## [TASK]
Only the lines from the one containing "none -> pink 1x1 tile [442,92,485,132]" through the final line below belong in the output, copied exactly and without pictures.

## [Collection entries]
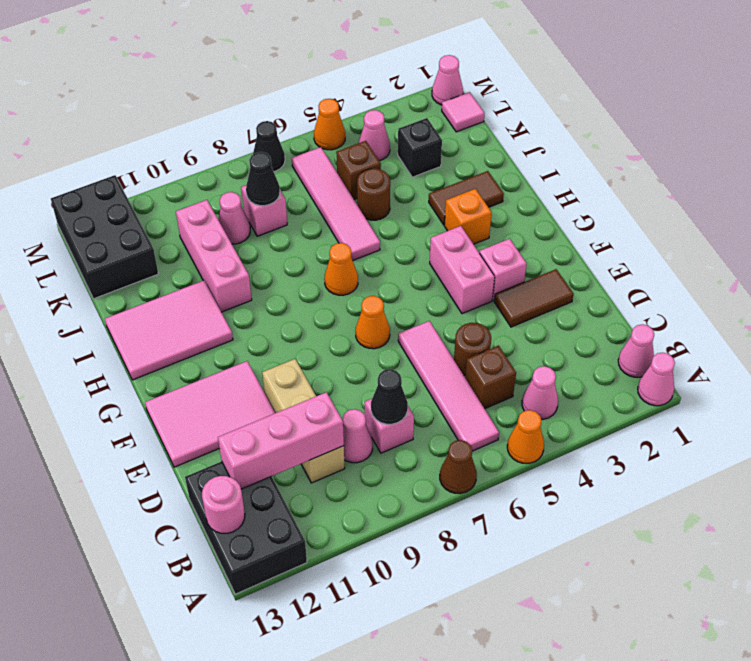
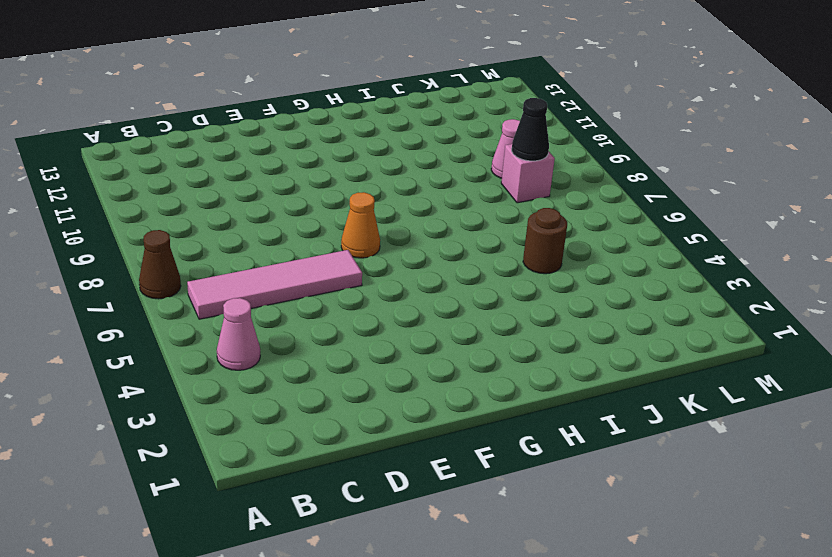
none -> pink 1x1 cone [638,353,675,406]
none -> orange 1x1 cone [507,410,544,463]
none -> black 2x3 brick [185,461,307,594]
none -> pink 1x1 cone [618,324,654,377]

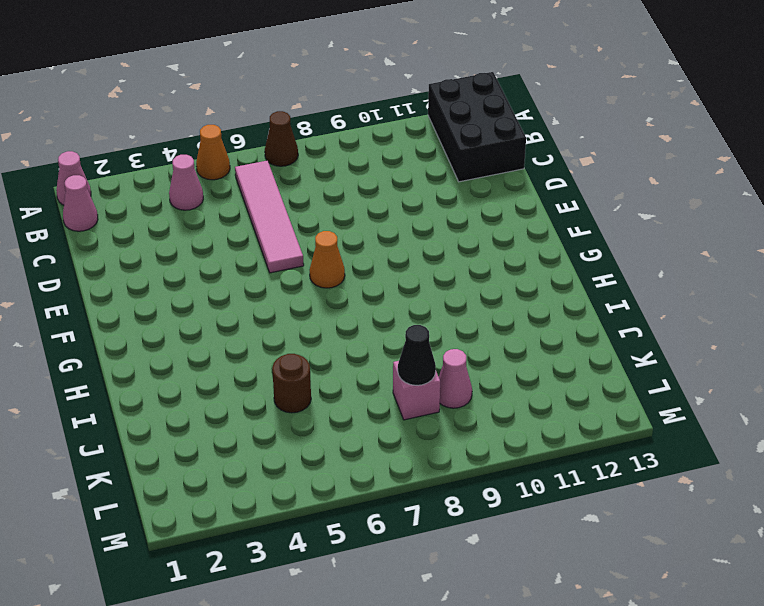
none -> brown 1x1 brick [465,346,516,409]
none -> pink 1x1 brick [365,399,414,453]
none -> pink 1x1 cone [342,409,373,463]
none -> tan 1x3 brick [262,359,345,483]

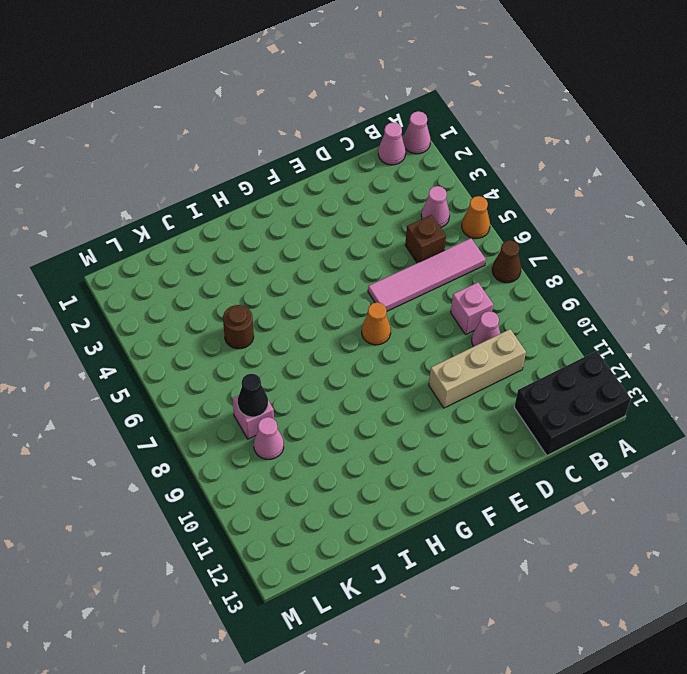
none -> brown 1x1 round brick [454,323,491,375]
none -> brown 1x2 tile [494,269,573,327]
none -> pink 2x3 tile [145,361,275,467]
none -> pink 1x1 brick [479,239,527,301]

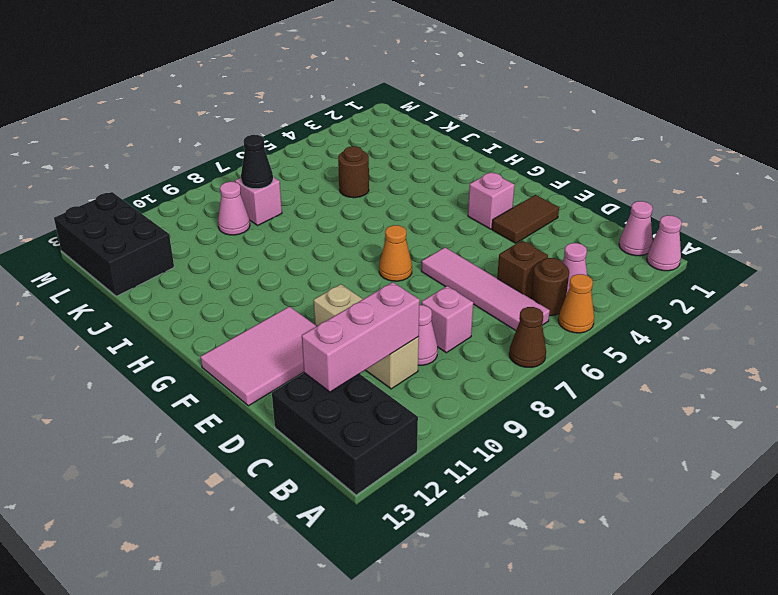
brown 1x1 round brick [531,258,569,316] -> brown 1x1 round brick moved to [454,323,491,375]
none -> pink 1x2 brick [430,226,495,314]
none -> orange 1x1 brick [444,189,492,244]
none -> orange 1x1 cone [324,243,358,295]
none -> pink 2x3 tile [105,281,233,380]

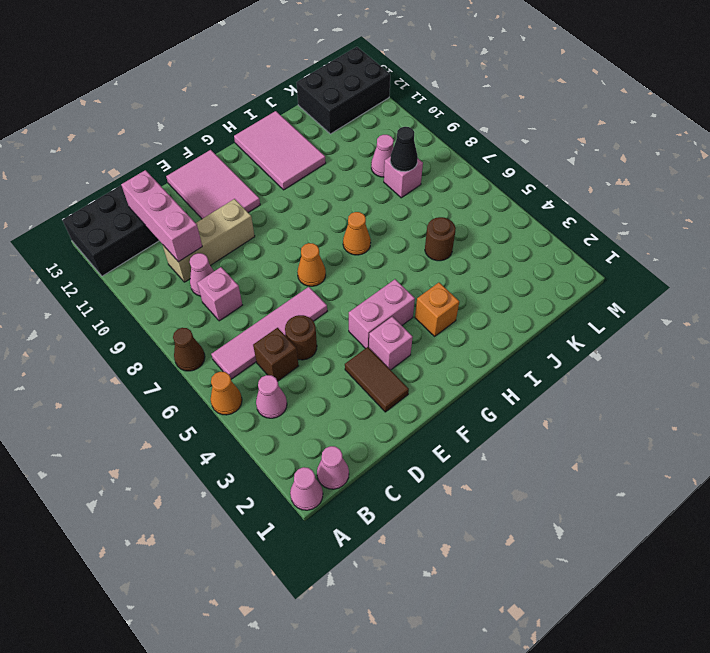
none -> brown 1x2 tile [429,171,504,225]
none -> pink 1x4 tile [292,147,380,261]
none -> pink 1x3 brick [176,200,252,312]
none -> black 1x1 brick [398,118,442,177]

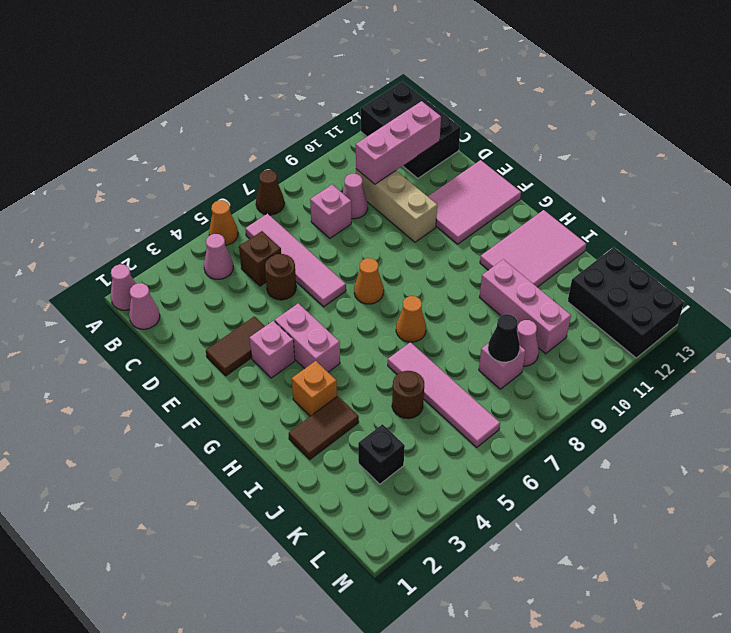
none -> brown 1x1 brick [336,141,381,199]
none -> pink 1x1 tile [442,92,485,132]
none -> pink 1x1 cone [359,110,390,161]
none -> pink 1x1 cone [432,55,463,105]

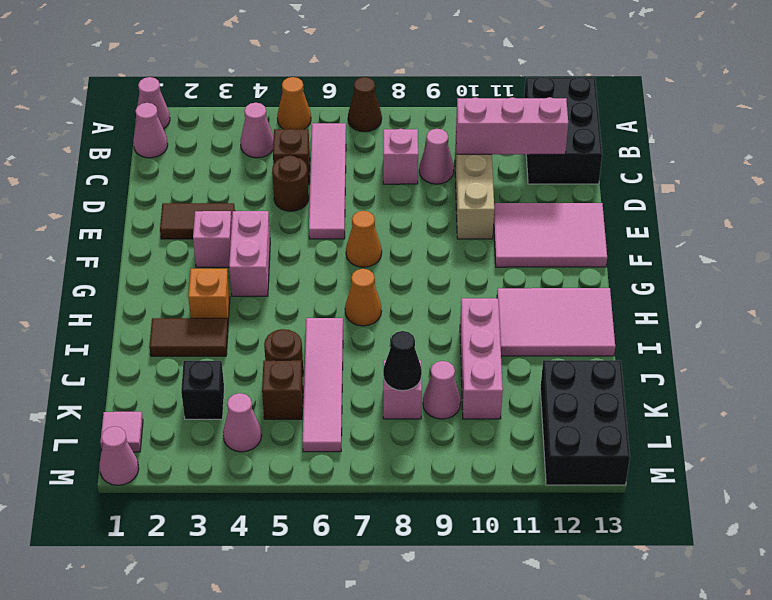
none -> orange 1x1 cone [314,99,345,150]
none -> black 1x1 cone [253,121,285,172]
none -> pink 1x1 round brick [202,476,245,533]
none -> black 1x1 cone [371,369,408,424]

## [RESPONSE TO THE TASK]
none -> pink 1x1 tile [442,92,485,132]
none -> pink 1x1 cone [359,110,390,161]
none -> pink 1x1 cone [432,55,463,105]

none -> orange 1x1 cone [314,99,345,150]
none -> black 1x1 cone [253,121,285,172]
none -> pink 1x1 round brick [202,476,245,533]
none -> black 1x1 cone [371,369,408,424]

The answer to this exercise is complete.